Task directions
Working through the lines below, return each one that holds "camera".

Scene comparison data

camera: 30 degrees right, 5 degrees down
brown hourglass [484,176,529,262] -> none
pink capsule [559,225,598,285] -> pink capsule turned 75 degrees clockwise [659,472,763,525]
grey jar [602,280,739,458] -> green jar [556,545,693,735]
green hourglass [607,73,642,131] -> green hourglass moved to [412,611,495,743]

--

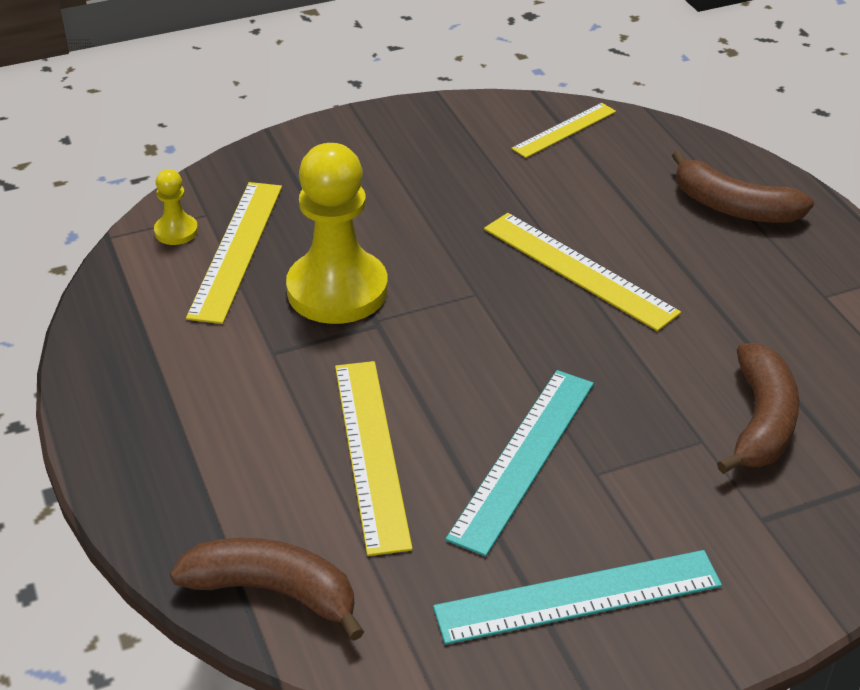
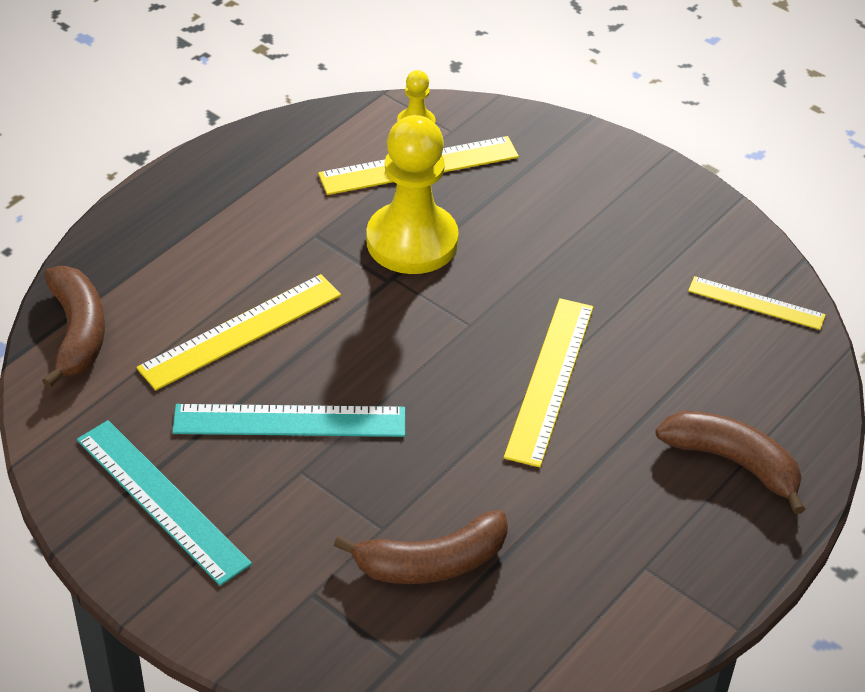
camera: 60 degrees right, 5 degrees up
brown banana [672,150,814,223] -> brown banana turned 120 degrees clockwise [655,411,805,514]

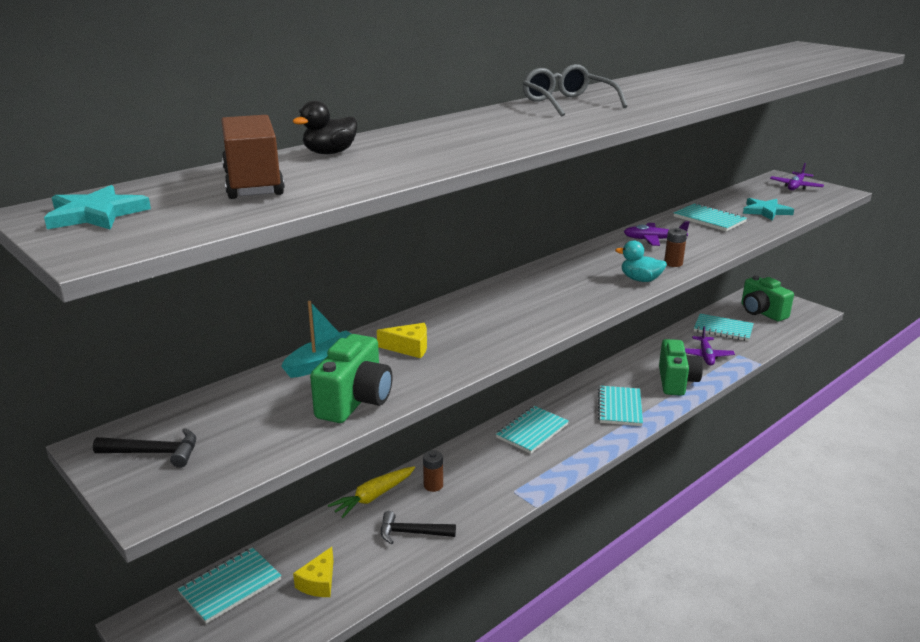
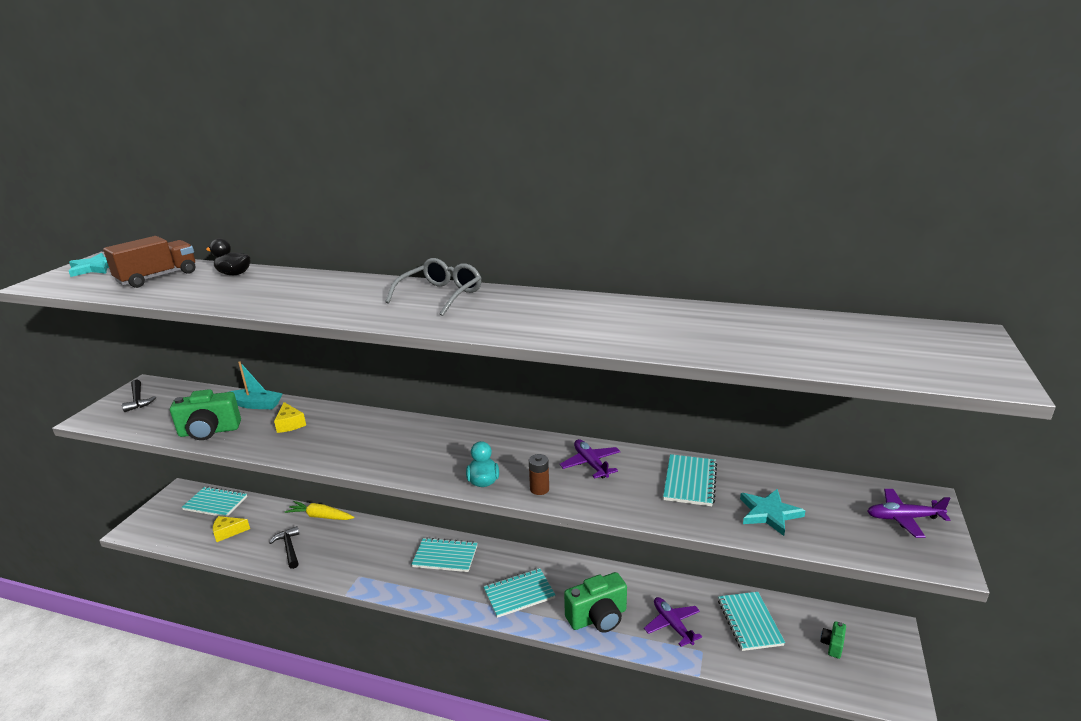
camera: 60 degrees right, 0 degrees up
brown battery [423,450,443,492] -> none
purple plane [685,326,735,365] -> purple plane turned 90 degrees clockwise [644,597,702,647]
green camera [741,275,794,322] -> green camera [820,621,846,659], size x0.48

==

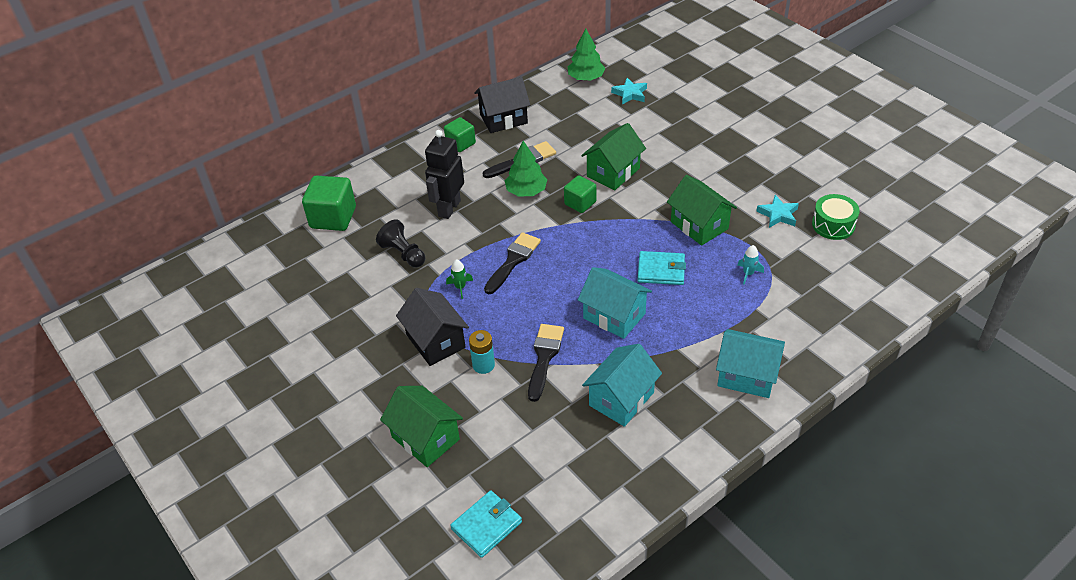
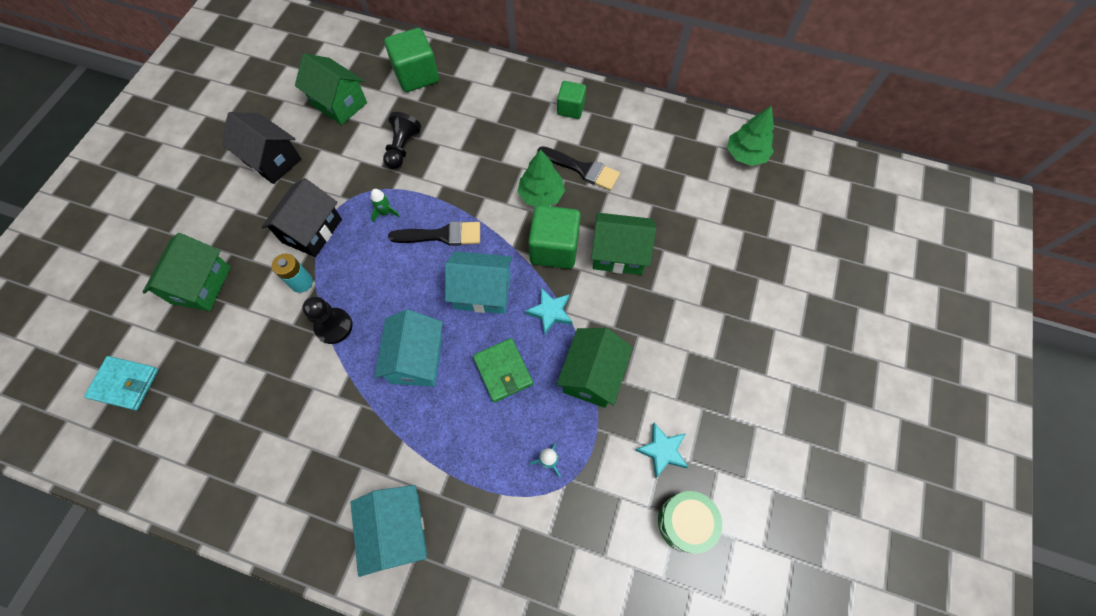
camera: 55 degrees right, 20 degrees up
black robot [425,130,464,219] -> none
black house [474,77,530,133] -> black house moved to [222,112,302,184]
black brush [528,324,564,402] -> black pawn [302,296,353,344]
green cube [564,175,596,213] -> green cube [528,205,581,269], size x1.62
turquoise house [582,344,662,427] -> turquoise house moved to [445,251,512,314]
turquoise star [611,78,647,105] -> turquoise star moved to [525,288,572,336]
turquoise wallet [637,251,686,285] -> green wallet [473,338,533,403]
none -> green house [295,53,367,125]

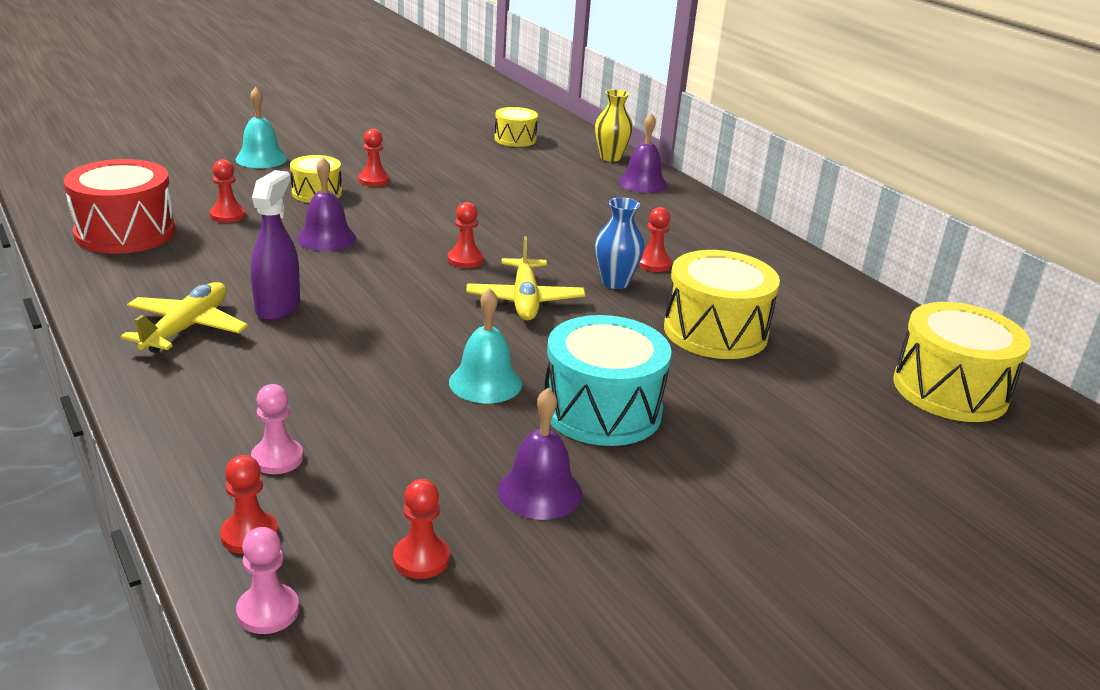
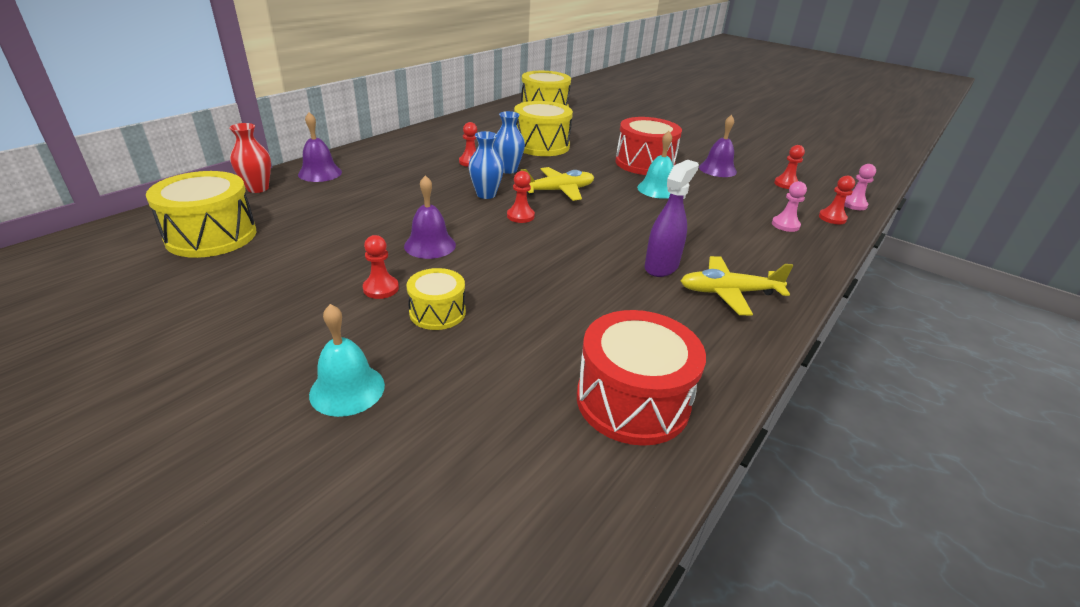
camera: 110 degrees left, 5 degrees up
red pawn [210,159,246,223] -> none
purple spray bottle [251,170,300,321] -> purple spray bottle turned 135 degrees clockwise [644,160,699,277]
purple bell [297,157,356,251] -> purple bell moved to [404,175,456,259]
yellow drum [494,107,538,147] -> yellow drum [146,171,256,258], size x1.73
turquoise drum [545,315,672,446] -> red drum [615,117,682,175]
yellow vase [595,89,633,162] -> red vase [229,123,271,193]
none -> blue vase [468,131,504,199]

Result for this task
camera: 30 degrees right, 5 degrees down
camera: 60 degrees right, 5 degrees up
camera: 60 degrees right, 0 degrees up
green camera [741,275,794,322] -> green camera [820,621,846,659], size x0.48
camera: 55 degrees right, 20 degrees up
camera: 110 degrees left, 5 degrees up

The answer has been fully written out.